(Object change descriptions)
+ + + + + + +
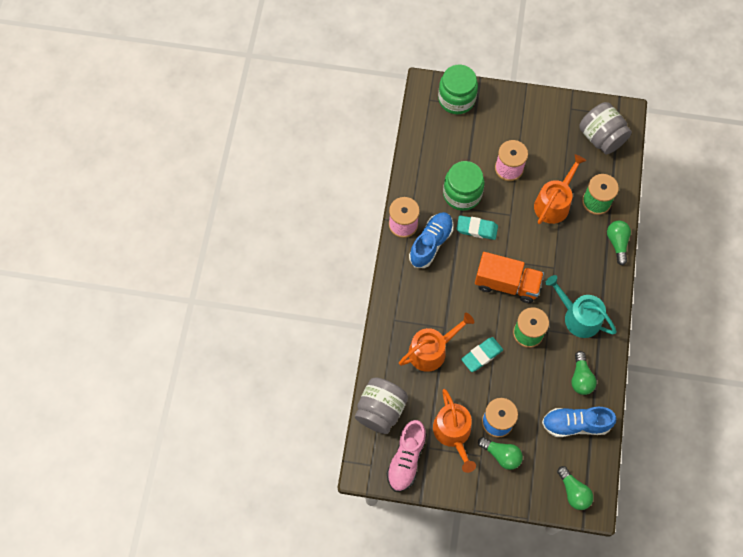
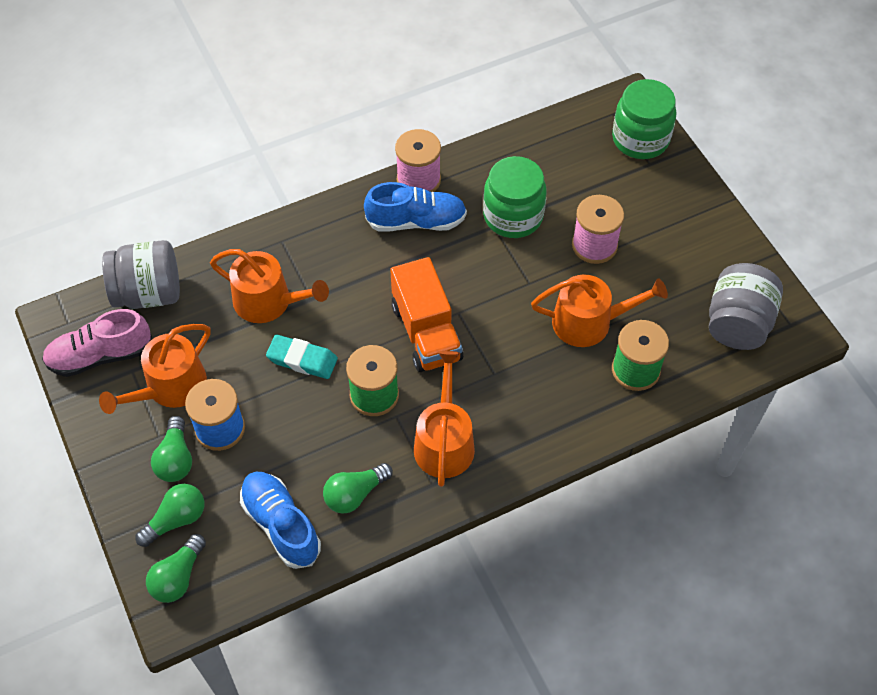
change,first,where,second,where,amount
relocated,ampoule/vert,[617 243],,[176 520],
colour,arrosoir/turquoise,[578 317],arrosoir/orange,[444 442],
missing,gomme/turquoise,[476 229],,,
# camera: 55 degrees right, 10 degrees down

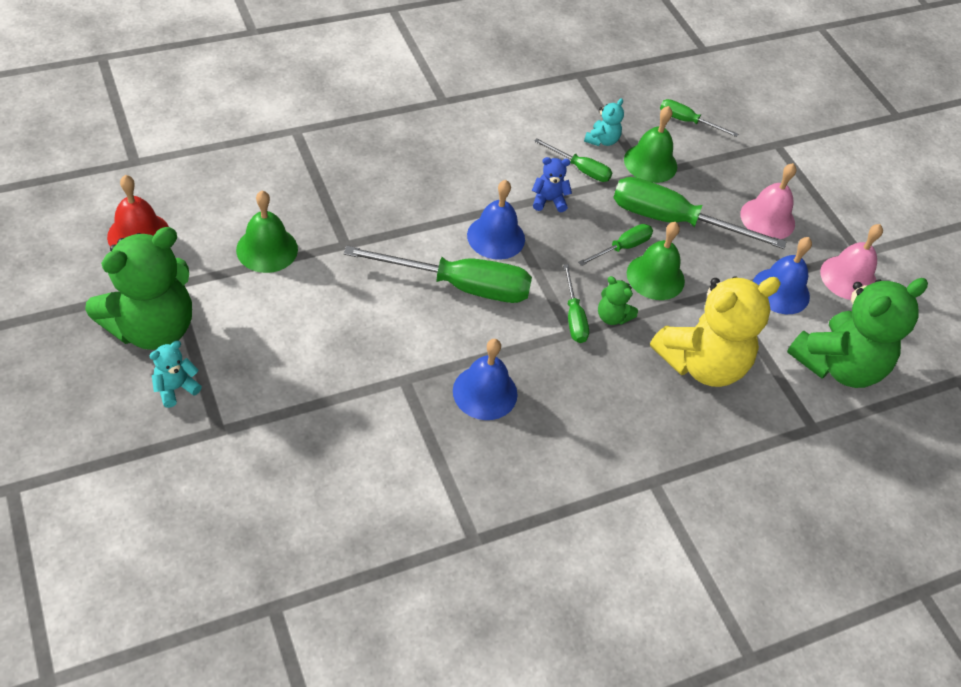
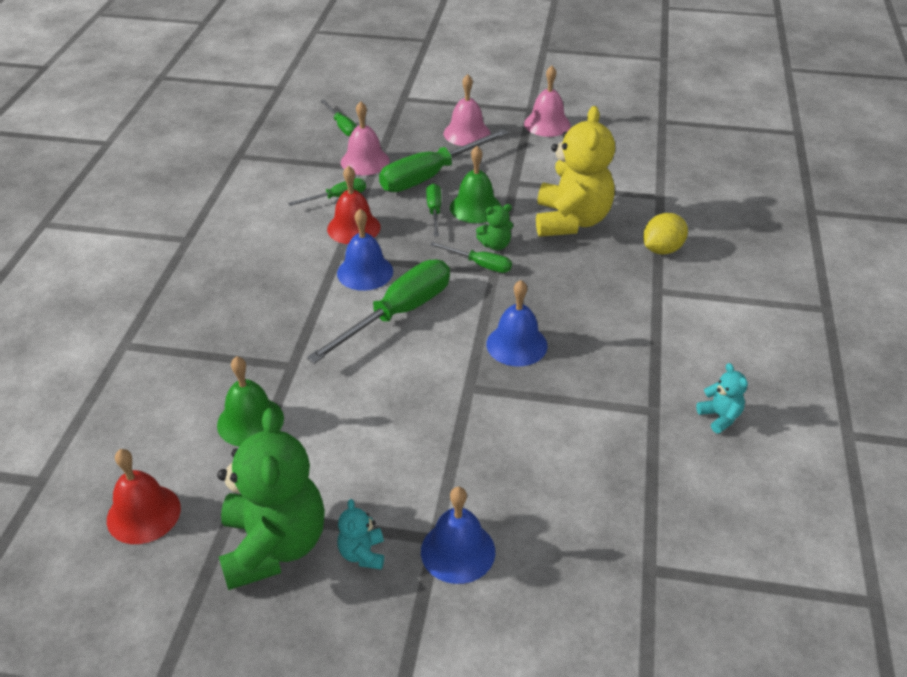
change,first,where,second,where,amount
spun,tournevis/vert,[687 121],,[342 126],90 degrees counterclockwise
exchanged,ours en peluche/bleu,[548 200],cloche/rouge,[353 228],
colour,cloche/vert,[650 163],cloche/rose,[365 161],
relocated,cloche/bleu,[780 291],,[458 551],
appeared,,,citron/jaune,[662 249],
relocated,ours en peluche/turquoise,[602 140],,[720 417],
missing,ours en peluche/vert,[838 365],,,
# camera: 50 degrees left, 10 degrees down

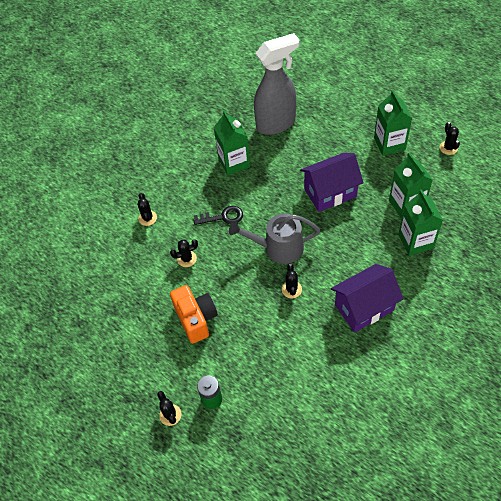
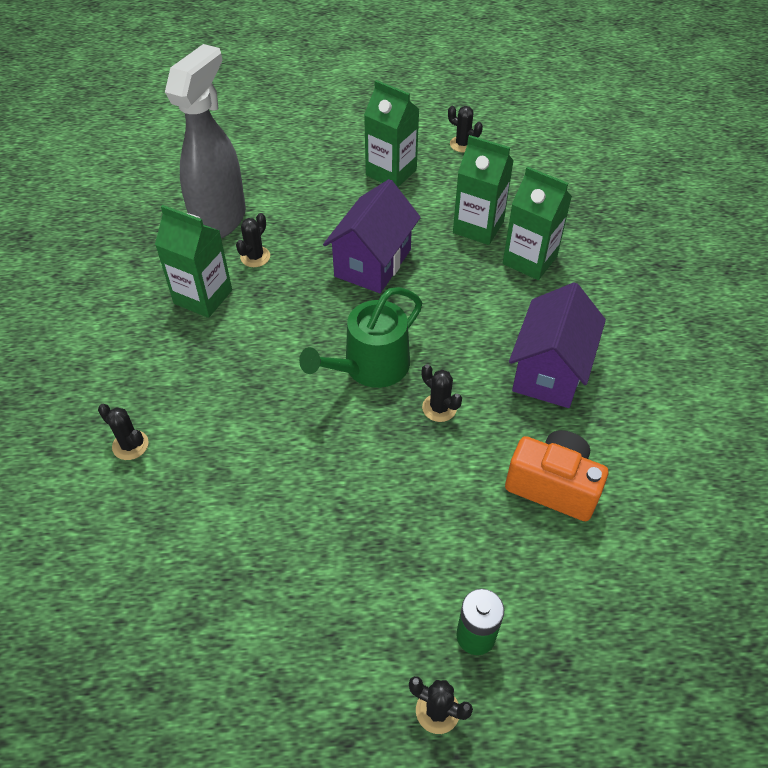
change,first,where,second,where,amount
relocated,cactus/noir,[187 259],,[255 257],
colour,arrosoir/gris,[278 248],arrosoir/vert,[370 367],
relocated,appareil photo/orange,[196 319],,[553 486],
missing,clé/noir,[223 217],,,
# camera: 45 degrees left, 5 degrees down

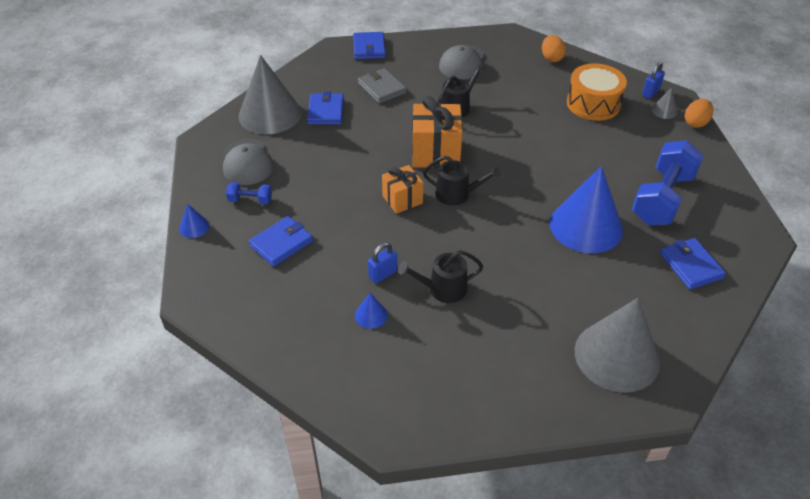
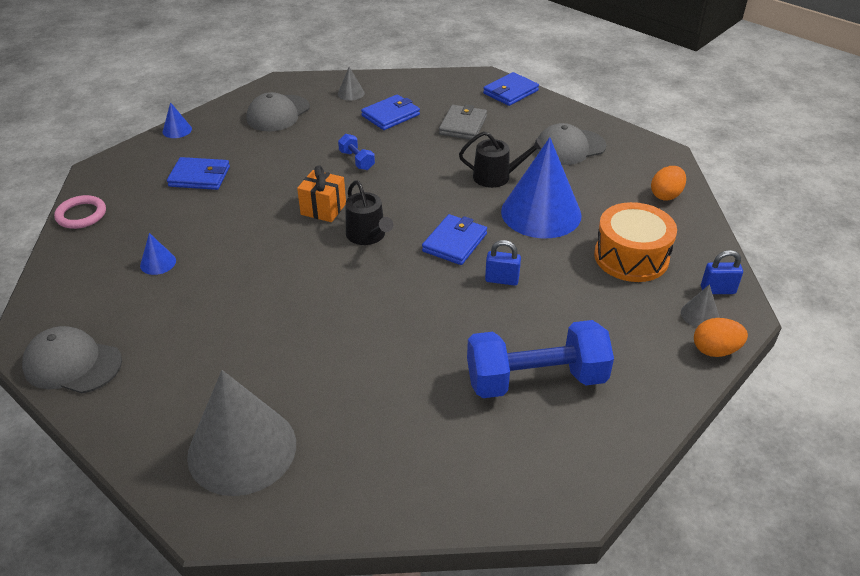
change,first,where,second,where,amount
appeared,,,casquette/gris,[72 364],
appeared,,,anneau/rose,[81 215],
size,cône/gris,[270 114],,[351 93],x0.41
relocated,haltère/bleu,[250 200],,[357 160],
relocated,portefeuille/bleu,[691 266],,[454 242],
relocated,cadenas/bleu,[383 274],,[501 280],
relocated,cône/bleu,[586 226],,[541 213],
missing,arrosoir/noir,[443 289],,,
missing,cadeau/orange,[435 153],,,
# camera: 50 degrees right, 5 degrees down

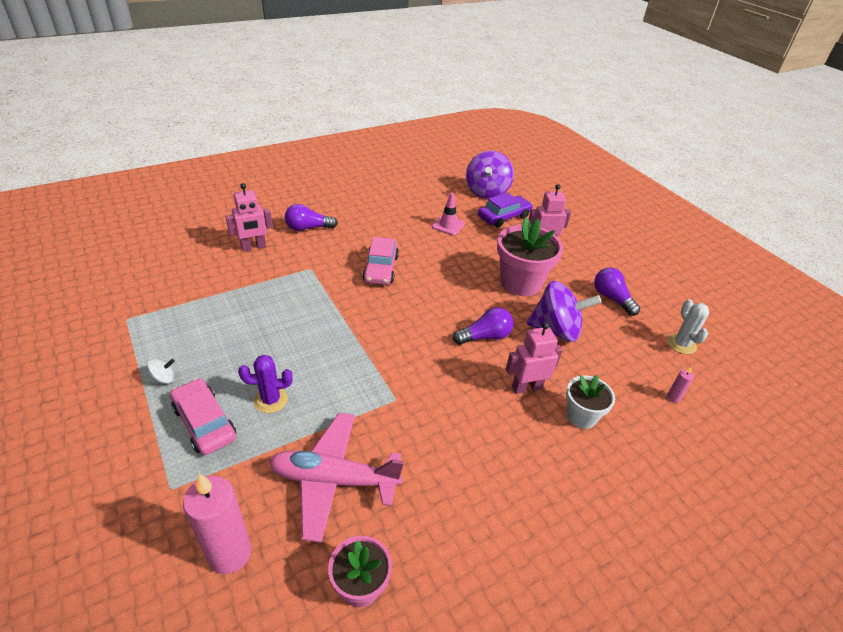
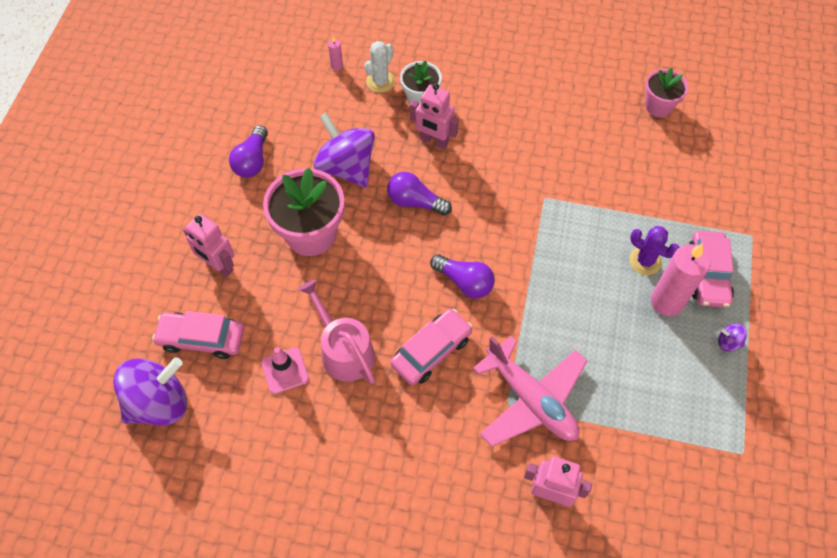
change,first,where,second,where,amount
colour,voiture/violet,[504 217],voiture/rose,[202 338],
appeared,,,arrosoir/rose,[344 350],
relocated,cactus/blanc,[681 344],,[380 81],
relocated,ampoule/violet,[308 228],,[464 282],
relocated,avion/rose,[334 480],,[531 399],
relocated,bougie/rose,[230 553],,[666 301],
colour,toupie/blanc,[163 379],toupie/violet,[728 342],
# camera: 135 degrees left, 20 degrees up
+ + + + + + +
ABOUT THIS EXERCISE: Print the data word for word and omit the pictures.

REPLY:
change,first,where,second,where,amount
relocated,ampoule/vert,[617 243],,[176 520],
colour,arrosoir/turquoise,[578 317],arrosoir/orange,[444 442],
missing,gomme/turquoise,[476 229],,,
# camera: 55 degrees right, 10 degrees down

change,first,where,second,where,amount
spun,tournevis/vert,[687 121],,[342 126],90 degrees counterclockwise
exchanged,ours en peluche/bleu,[548 200],cloche/rouge,[353 228],
colour,cloche/vert,[650 163],cloche/rose,[365 161],
relocated,cloche/bleu,[780 291],,[458 551],
appeared,,,citron/jaune,[662 249],
relocated,ours en peluche/turquoise,[602 140],,[720 417],
missing,ours en peluche/vert,[838 365],,,
# camera: 50 degrees left, 10 degrees down

change,first,where,second,where,amount
relocated,cactus/noir,[187 259],,[255 257],
colour,arrosoir/gris,[278 248],arrosoir/vert,[370 367],
relocated,appareil photo/orange,[196 319],,[553 486],
missing,clé/noir,[223 217],,,
# camera: 45 degrees left, 5 degrees down

change,first,where,second,where,amount
appeared,,,casquette/gris,[72 364],
appeared,,,anneau/rose,[81 215],
size,cône/gris,[270 114],,[351 93],x0.41
relocated,haltère/bleu,[250 200],,[357 160],
relocated,portefeuille/bleu,[691 266],,[454 242],
relocated,cadenas/bleu,[383 274],,[501 280],
relocated,cône/bleu,[586 226],,[541 213],
missing,arrosoir/noir,[443 289],,,
missing,cadeau/orange,[435 153],,,
# camera: 50 degrees right, 5 degrees down

change,first,where,second,where,amount
colour,voiture/violet,[504 217],voiture/rose,[202 338],
appeared,,,arrosoir/rose,[344 350],
relocated,cactus/blanc,[681 344],,[380 81],
relocated,ampoule/violet,[308 228],,[464 282],
relocated,avion/rose,[334 480],,[531 399],
relocated,bougie/rose,[230 553],,[666 301],
colour,toupie/blanc,[163 379],toupie/violet,[728 342],
# camera: 135 degrees left, 20 degrees up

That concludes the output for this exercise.